** What is needed **
Beneath this task are records; count how many lines include the string "blue" and answer with that number alone.

[Spatial reasoning data]

Content starts

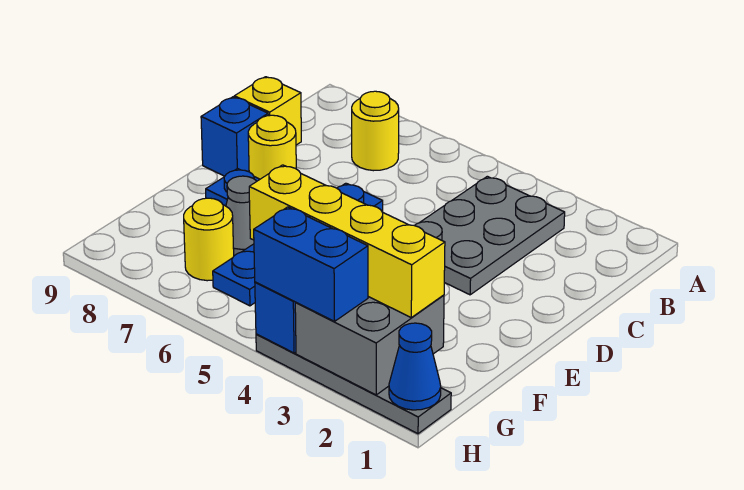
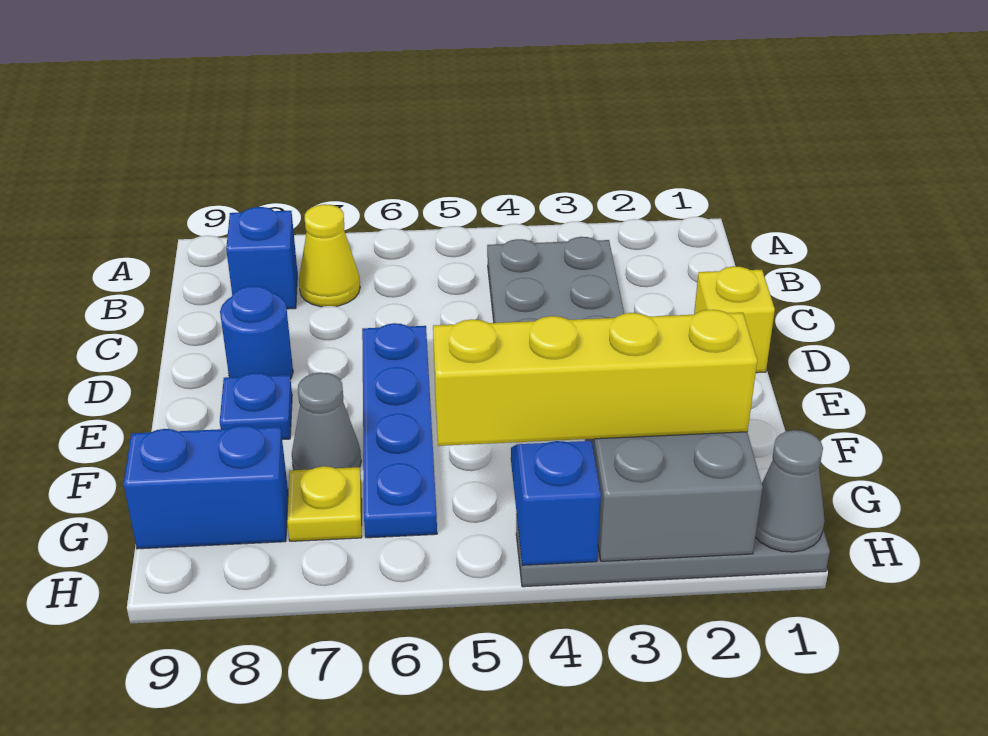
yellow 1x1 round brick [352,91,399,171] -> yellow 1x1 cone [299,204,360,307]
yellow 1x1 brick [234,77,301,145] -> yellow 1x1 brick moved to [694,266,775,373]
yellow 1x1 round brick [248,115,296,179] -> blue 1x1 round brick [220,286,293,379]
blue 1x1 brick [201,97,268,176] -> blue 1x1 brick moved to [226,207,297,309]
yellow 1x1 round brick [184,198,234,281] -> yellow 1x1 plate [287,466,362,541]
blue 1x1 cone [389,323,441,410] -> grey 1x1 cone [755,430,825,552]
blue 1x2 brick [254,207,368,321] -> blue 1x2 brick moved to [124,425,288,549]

Content ends

** Exercise answer **
4